── DATA BLOCK ──

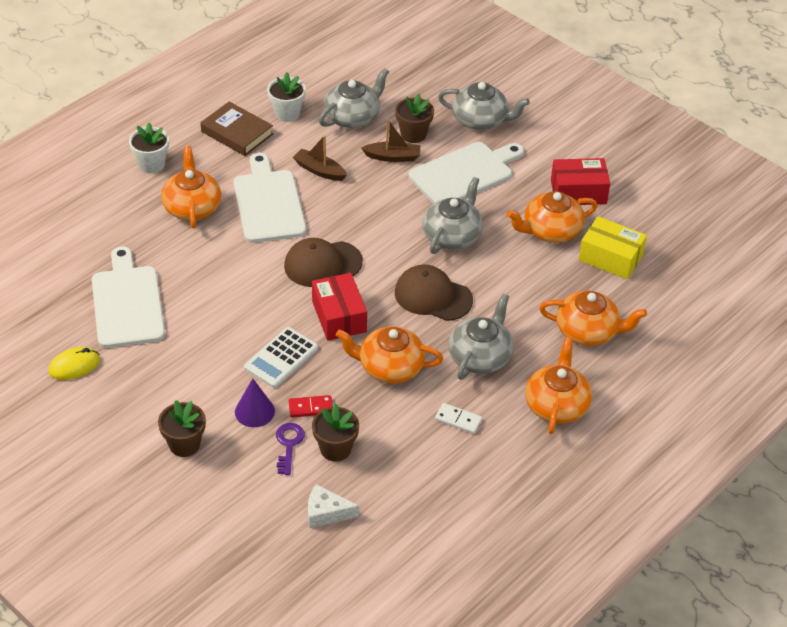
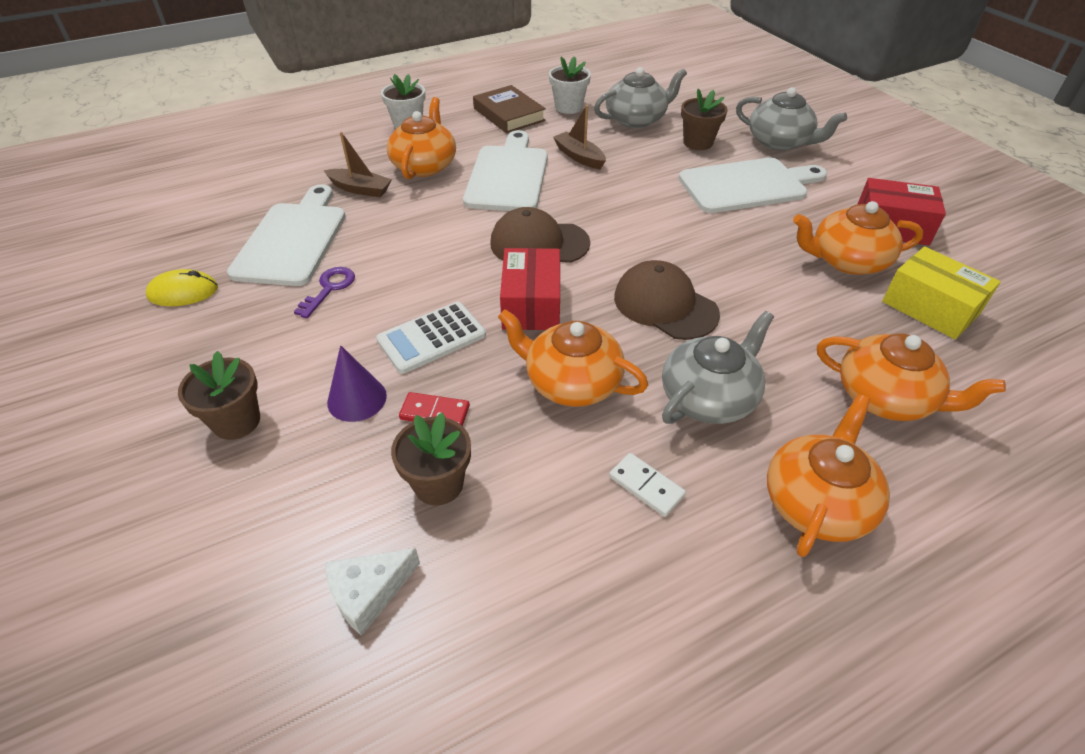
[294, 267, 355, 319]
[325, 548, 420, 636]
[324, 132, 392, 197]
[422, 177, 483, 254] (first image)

───

> _TASK TO COMPLETE_:
Set down all of the material word for word, minus its pictures.

> _SOLUTION TO THIS TASK_:
[294, 267, 355, 319]
[325, 548, 420, 636]
[324, 132, 392, 197]
[422, 177, 483, 254] (first image)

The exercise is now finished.